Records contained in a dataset

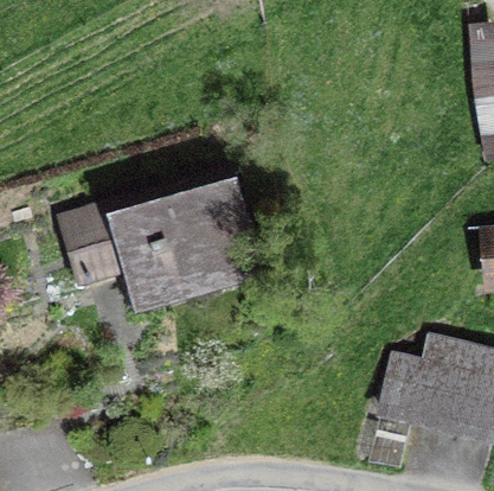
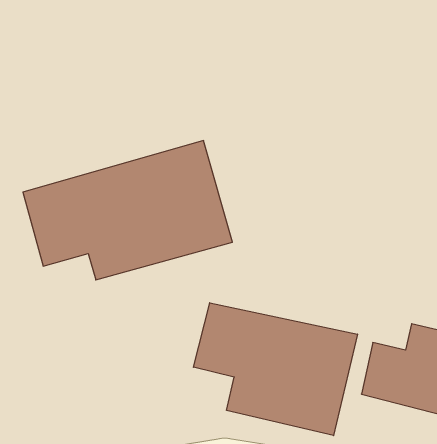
building: none -> [193,303,357,436]

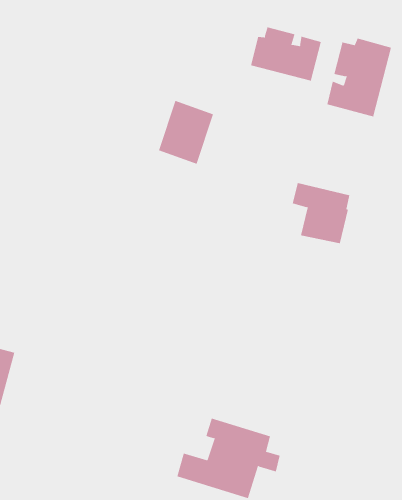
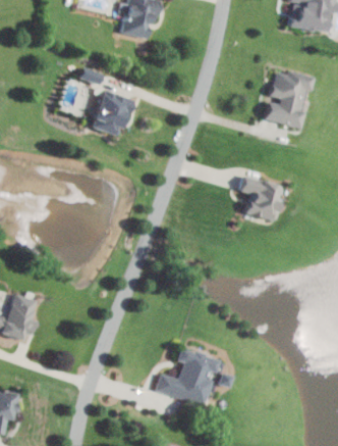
building: [251,27,321,82] -> none
building: [158,100,214,164] -> [92,90,132,137]

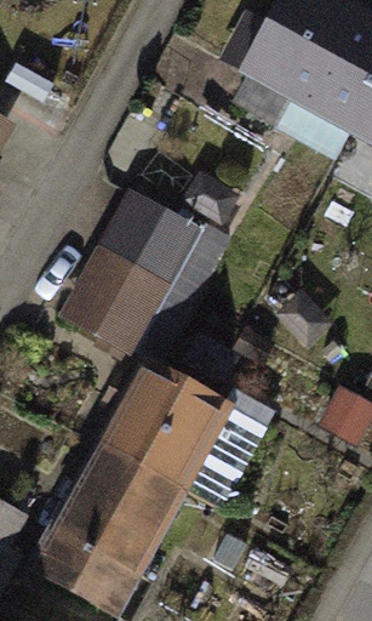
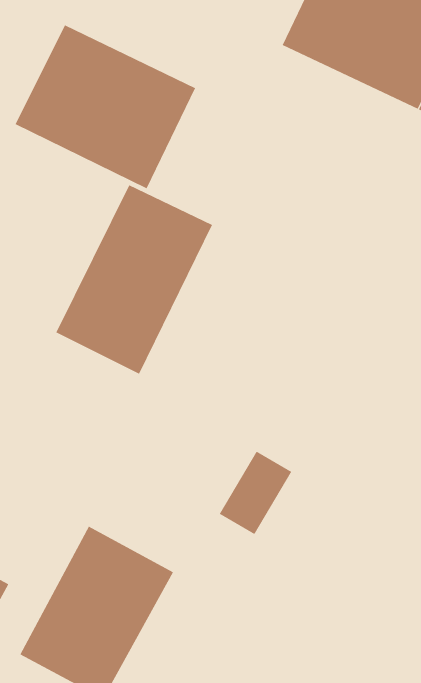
building: none -> [15,24,196,189]
building: [90,368,216,508] -> none

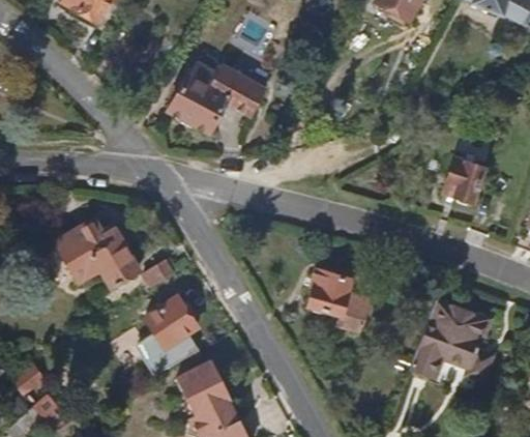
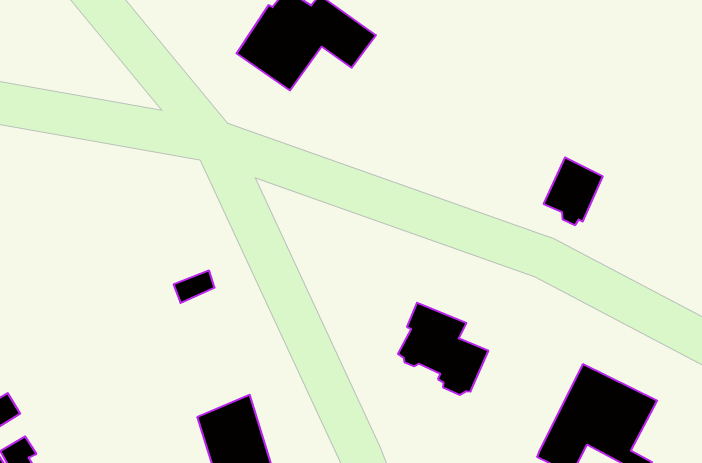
building: [444,158,483,205] -> [544,157,603,225]
building: [49,213,141,288] -> none
building: [147,298,200,350] -> none

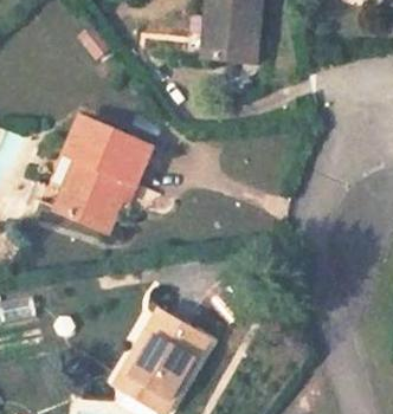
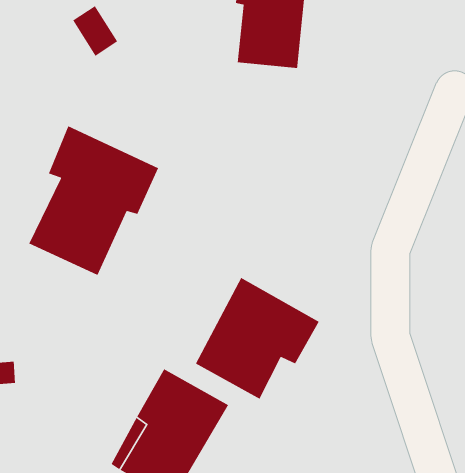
building: none -> [195,277,320,400]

## EXERCISE DETAILS
Each line above is to be copied verbatim. Drop any image from the copy.

## RESULT OF THE EXERCISE
building: none -> [193,303,357,436]

building: [251,27,321,82] -> none
building: [158,100,214,164] -> [92,90,132,137]

building: none -> [15,24,196,189]
building: [90,368,216,508] -> none

building: [444,158,483,205] -> [544,157,603,225]
building: [49,213,141,288] -> none
building: [147,298,200,350] -> none

building: none -> [195,277,320,400]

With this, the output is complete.